Given task
Go through the rows below and keep only those that contain the string "Filip", copying each one in full.

#####

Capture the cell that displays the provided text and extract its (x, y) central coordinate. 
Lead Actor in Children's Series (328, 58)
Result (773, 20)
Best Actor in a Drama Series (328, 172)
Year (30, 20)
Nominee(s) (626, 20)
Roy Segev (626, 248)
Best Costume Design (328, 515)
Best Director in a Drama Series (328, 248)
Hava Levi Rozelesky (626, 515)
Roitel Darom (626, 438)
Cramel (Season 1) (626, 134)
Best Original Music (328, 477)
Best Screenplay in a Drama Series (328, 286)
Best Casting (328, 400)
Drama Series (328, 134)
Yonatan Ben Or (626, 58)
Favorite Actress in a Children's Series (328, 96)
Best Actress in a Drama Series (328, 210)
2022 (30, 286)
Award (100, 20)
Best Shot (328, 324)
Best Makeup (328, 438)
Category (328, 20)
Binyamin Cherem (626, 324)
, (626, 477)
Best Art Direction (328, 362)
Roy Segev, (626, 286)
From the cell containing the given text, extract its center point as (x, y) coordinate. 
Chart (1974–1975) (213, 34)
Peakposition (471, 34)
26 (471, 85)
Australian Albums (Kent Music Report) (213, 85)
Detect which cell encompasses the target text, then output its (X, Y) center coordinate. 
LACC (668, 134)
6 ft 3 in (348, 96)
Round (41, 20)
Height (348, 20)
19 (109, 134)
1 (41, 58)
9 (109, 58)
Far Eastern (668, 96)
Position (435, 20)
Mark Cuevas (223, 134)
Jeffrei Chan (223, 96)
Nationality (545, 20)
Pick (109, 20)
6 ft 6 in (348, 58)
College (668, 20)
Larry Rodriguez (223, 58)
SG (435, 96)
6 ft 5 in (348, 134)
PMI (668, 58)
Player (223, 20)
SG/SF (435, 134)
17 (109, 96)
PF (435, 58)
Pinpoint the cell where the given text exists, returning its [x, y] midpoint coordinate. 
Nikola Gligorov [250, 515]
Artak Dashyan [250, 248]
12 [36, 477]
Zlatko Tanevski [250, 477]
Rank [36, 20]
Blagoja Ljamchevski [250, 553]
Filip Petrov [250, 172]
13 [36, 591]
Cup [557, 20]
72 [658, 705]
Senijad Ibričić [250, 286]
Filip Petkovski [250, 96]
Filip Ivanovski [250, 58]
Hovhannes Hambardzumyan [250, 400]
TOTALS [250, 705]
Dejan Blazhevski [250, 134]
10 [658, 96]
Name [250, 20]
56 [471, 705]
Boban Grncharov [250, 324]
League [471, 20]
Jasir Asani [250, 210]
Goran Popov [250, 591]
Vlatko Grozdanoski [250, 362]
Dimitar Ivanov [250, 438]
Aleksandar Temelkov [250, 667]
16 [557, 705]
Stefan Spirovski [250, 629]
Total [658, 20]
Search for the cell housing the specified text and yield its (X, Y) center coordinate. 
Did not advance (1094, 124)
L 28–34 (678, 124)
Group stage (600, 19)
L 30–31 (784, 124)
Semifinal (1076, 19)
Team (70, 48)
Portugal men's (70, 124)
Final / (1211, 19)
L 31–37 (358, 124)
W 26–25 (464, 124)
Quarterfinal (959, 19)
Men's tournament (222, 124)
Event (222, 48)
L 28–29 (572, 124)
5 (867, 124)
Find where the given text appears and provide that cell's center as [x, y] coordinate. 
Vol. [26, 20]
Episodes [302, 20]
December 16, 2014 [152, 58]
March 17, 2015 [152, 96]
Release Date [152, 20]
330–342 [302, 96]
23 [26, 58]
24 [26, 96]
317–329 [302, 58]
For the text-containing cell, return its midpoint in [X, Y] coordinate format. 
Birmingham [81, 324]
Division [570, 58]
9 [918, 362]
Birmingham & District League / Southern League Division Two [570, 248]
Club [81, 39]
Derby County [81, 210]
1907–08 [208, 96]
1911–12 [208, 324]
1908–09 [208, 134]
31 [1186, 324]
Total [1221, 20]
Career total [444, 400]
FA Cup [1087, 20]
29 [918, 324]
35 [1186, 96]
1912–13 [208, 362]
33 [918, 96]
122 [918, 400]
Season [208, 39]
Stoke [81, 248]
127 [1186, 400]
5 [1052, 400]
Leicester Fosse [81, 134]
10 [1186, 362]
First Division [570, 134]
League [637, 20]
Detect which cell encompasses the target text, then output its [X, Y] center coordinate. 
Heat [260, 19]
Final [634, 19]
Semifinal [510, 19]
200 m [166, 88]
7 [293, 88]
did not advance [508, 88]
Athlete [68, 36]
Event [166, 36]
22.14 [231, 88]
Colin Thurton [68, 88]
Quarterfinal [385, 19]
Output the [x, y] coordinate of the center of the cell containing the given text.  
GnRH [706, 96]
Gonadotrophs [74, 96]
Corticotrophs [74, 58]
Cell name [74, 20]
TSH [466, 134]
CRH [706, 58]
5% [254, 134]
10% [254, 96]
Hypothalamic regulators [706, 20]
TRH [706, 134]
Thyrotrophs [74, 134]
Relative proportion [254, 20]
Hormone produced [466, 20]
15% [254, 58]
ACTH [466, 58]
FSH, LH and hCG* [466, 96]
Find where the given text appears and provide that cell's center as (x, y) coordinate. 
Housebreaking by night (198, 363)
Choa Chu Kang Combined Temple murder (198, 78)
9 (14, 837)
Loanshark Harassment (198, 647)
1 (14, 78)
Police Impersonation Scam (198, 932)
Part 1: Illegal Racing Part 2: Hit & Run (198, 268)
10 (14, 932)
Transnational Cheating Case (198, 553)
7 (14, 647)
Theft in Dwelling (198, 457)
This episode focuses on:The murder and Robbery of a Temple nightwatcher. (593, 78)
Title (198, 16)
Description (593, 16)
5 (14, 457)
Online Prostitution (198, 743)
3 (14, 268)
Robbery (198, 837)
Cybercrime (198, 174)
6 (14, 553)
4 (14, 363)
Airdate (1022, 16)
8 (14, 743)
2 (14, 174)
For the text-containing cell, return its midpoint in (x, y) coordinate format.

#####

Solution to the exercise
Filip Petrov [250, 172]
Filip Petkovski [250, 96]
Filip Ivanovski [250, 58]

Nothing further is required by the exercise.